**EXERCISE GOAL**
Among the entries below, only the lines starting at the one with "C18: 100uF (plus" and ending at the one with "JP3 pin 2: +24V -> GND", both included, are to be printed exactly.

**SUPPLIED MATERIAL**
--- --- ---
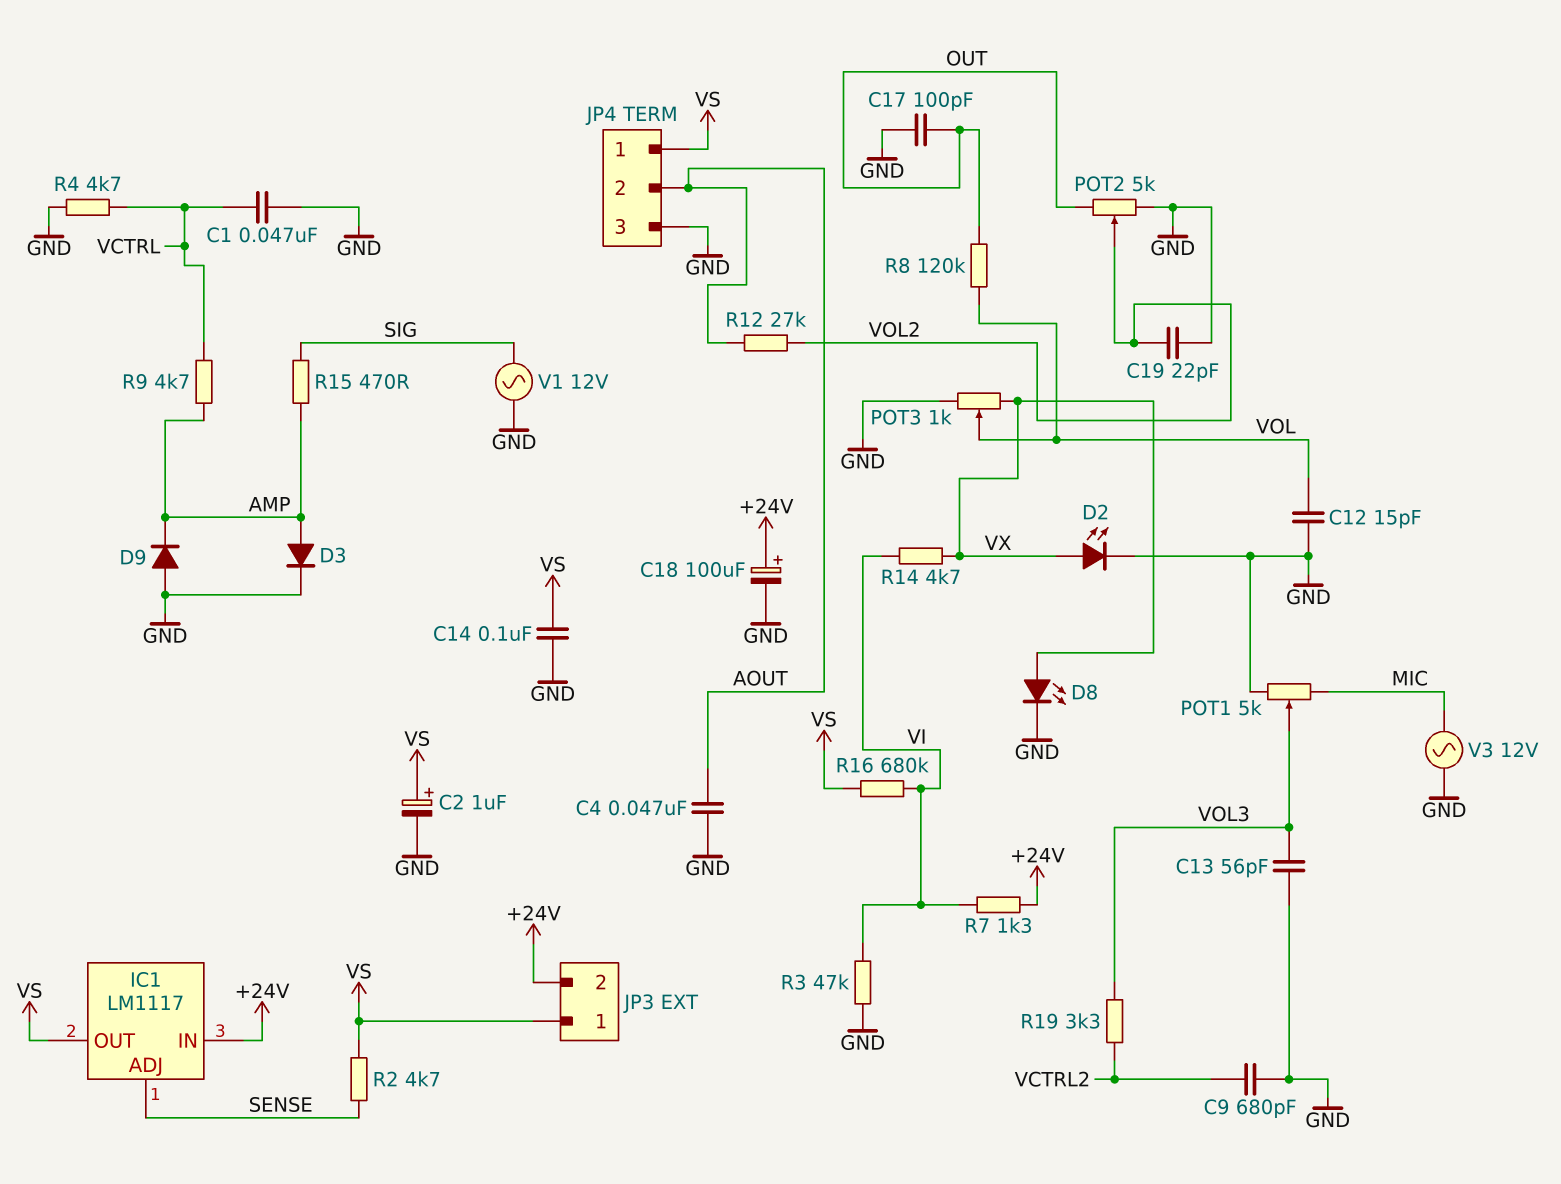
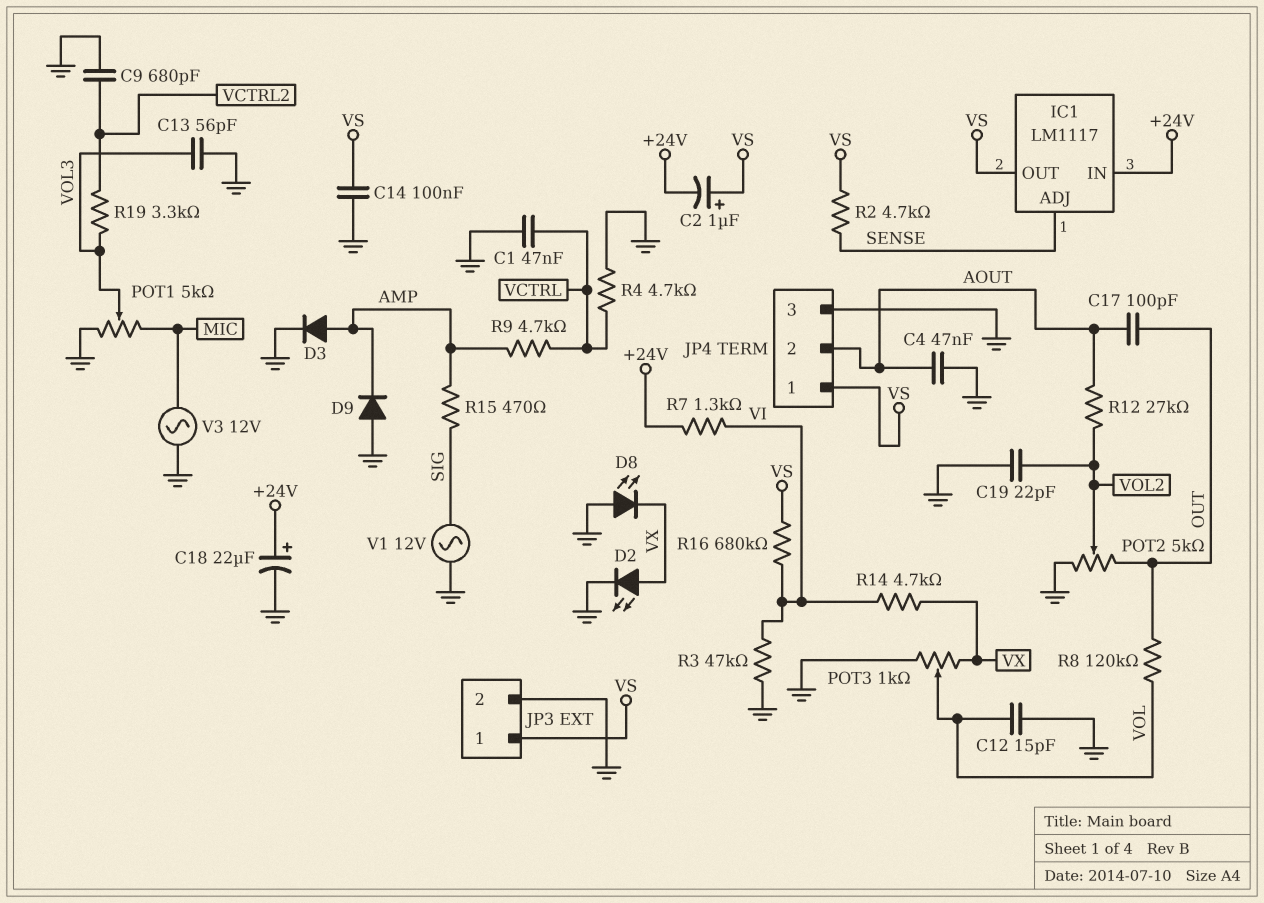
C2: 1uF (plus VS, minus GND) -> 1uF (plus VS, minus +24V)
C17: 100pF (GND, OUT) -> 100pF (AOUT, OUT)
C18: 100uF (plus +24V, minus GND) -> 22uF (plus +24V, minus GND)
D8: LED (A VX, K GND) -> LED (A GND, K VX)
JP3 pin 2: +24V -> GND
--- --- ---
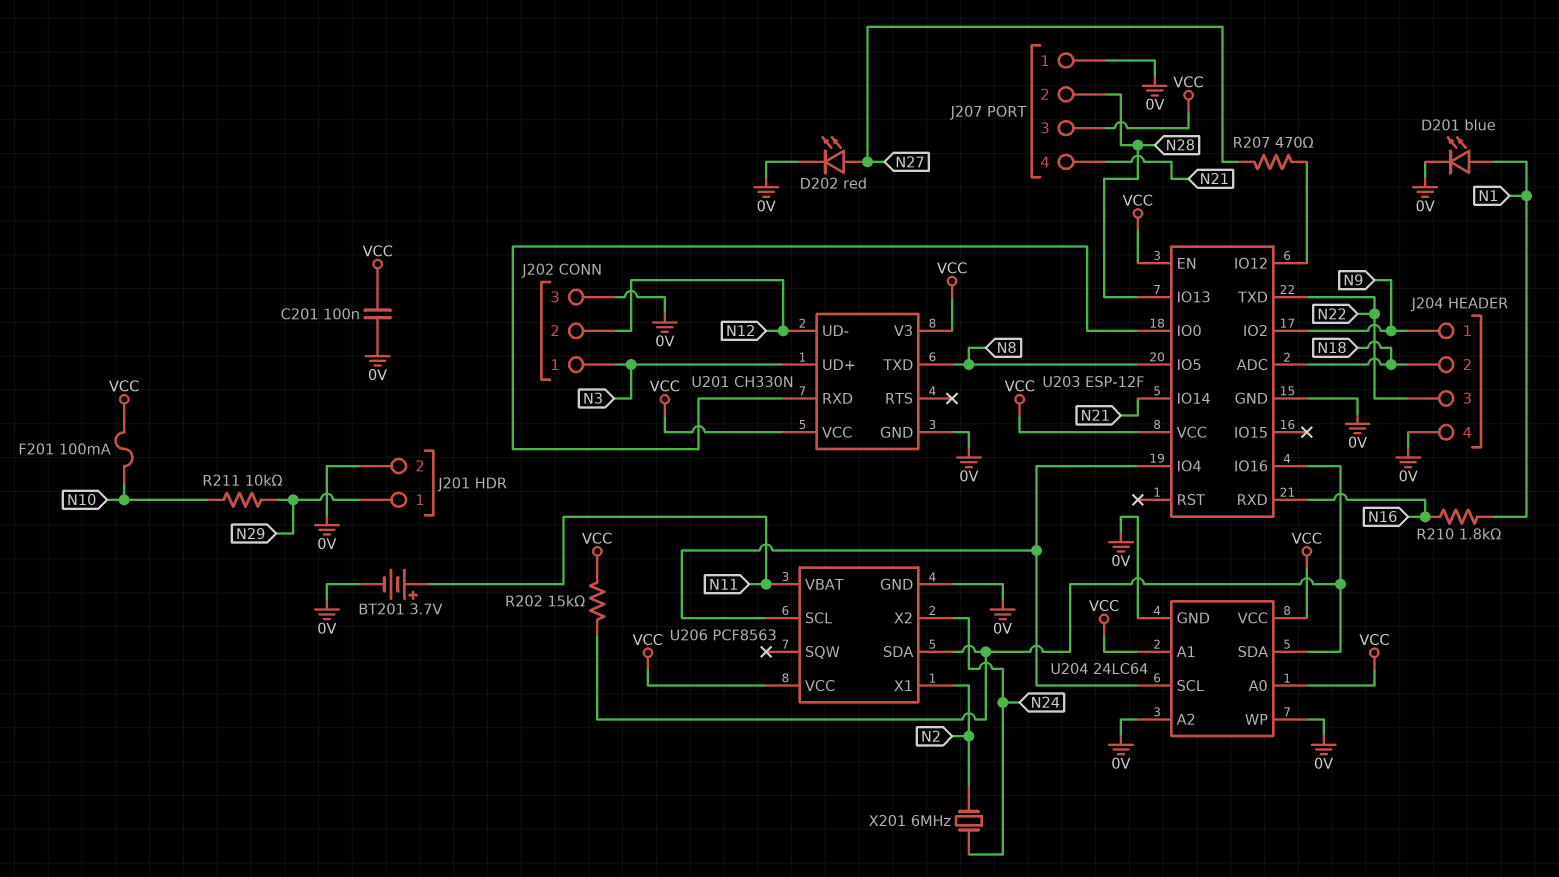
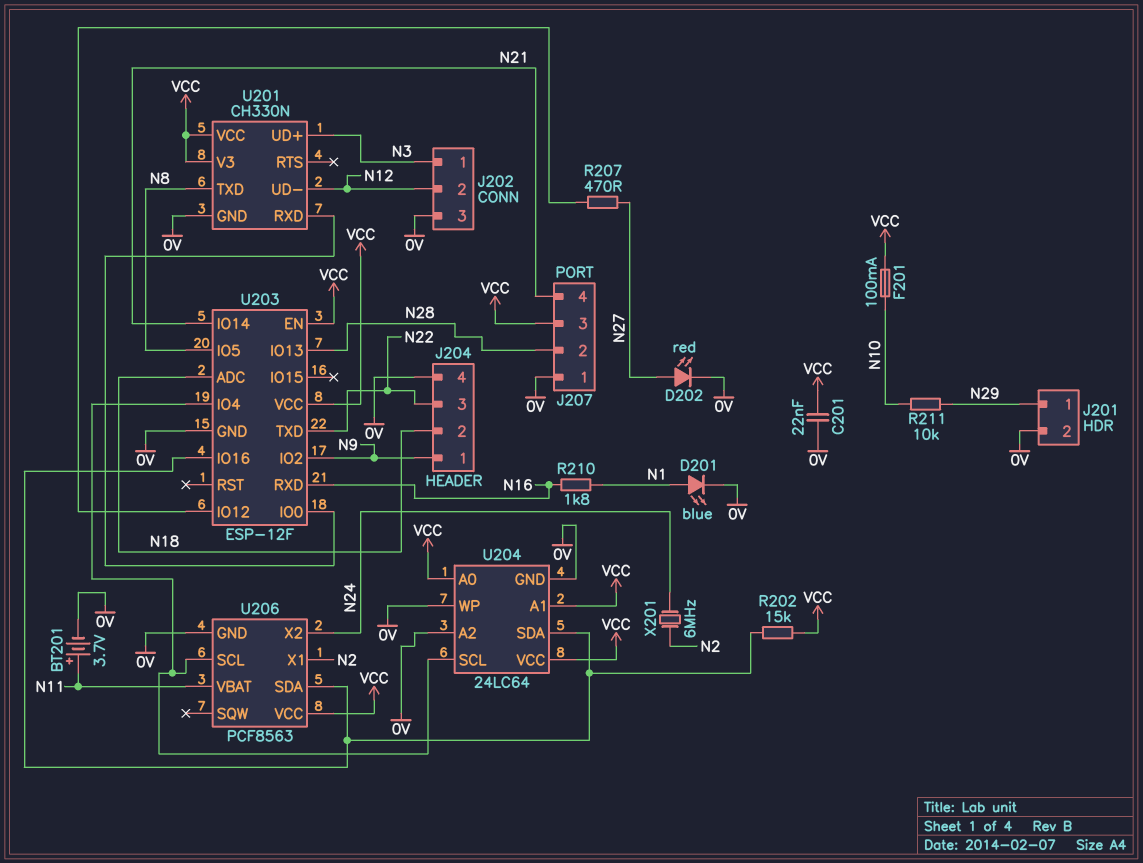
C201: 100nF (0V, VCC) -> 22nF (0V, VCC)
--- --- ---
**OUTPUT OF THE EXERCISE**
C18: 100uF (plus +24V, minus GND) -> 22uF (plus +24V, minus GND)
D8: LED (A VX, K GND) -> LED (A GND, K VX)
JP3 pin 2: +24V -> GND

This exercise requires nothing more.